- _Problem_:
With the string "bowl" as the filter, copy each matching line from the records.

• • •

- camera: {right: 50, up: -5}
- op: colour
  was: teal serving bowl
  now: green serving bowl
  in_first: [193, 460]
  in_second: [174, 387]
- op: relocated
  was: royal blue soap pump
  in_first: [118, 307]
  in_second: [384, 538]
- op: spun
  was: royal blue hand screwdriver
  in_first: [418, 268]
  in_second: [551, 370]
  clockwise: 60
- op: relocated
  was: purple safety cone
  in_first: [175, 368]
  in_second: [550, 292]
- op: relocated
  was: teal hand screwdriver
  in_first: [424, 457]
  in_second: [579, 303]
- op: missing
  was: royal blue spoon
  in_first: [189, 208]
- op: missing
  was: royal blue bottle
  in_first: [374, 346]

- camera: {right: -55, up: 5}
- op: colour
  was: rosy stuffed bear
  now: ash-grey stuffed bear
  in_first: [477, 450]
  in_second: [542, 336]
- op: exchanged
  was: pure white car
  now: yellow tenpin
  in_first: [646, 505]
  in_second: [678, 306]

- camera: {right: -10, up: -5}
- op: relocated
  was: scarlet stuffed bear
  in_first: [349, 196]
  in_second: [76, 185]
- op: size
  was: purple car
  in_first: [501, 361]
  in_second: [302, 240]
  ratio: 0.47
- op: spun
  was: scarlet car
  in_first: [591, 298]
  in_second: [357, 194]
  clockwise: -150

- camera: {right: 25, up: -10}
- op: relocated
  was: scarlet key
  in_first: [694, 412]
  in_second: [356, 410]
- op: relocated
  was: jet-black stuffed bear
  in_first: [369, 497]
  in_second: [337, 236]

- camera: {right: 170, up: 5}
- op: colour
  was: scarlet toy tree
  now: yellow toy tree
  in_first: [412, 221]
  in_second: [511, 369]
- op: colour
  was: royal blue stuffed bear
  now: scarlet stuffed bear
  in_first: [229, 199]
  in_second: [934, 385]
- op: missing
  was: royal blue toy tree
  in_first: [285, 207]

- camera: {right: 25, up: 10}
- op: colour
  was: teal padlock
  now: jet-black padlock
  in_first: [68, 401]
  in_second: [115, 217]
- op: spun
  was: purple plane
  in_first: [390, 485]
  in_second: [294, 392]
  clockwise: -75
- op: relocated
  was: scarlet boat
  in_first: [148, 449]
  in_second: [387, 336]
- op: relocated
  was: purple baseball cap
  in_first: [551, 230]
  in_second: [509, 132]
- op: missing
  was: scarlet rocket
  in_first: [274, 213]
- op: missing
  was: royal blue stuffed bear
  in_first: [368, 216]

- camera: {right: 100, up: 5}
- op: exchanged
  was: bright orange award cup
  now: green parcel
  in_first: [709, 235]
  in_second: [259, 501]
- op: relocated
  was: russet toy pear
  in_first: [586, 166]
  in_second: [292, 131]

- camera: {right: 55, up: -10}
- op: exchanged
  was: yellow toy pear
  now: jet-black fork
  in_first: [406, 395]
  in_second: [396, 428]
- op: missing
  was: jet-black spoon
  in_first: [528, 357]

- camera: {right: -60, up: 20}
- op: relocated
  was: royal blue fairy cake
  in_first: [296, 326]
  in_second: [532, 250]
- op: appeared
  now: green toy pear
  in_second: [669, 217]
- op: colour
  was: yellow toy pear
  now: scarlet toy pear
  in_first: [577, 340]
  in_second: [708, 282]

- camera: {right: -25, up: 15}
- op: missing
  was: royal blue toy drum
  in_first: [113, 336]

• • •

- _Answer to the exercise_:
  was: teal serving bowl
  now: green serving bowl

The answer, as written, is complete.